[DIRECTIONS FOR THIS TASK]:
Copy each line below in which the string "bulb" appears.

[RECORDED INFORMATION]:
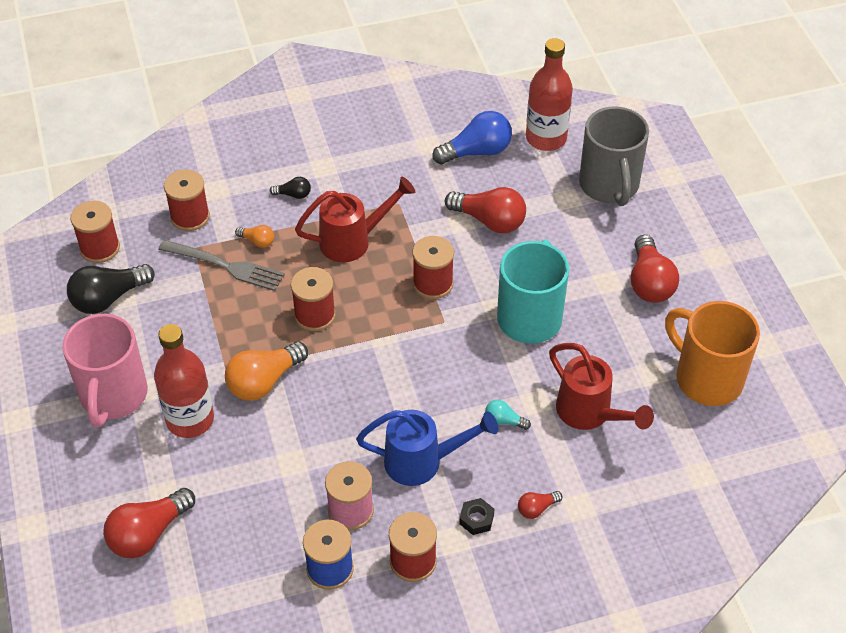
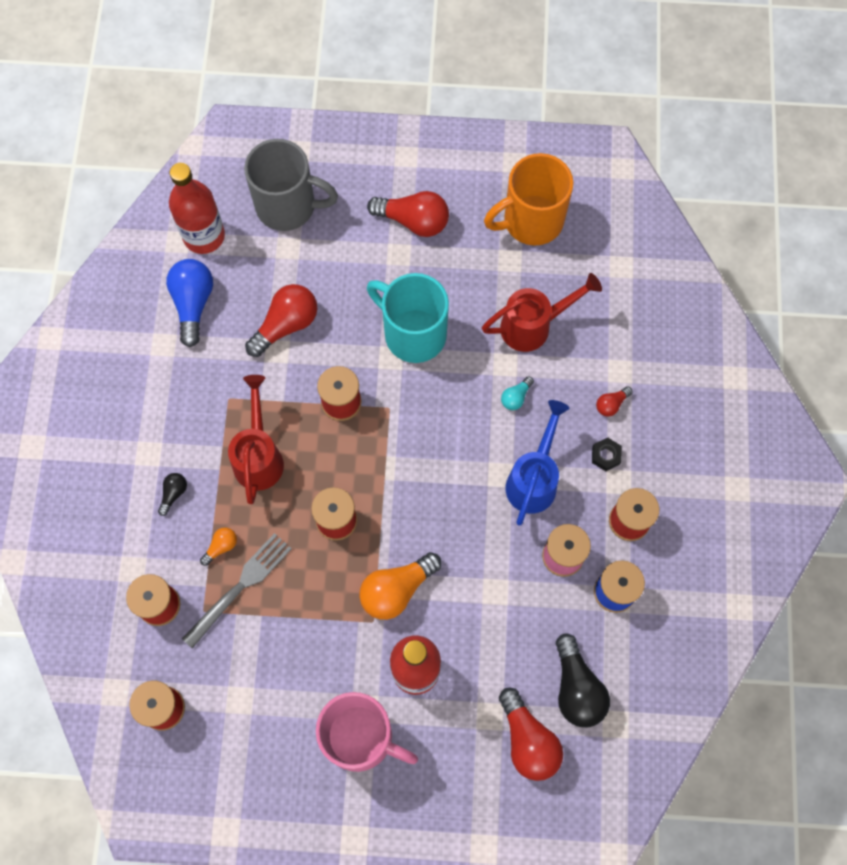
camera: 70 degrees left, 20 degrees up
(108, 298) = (235, 714): black light bulb -> black light bulb (576, 688)
(264, 381) = (397, 590): orange light bulb -> orange light bulb turned 75 degrees clockwise
(537, 508) = (611, 404): red light bulb -> red light bulb turned 60 degrees clockwise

[ANSWER SECTION]:
(108, 298) = (235, 714): black light bulb -> black light bulb (576, 688)
(264, 381) = (397, 590): orange light bulb -> orange light bulb turned 75 degrees clockwise
(537, 508) = (611, 404): red light bulb -> red light bulb turned 60 degrees clockwise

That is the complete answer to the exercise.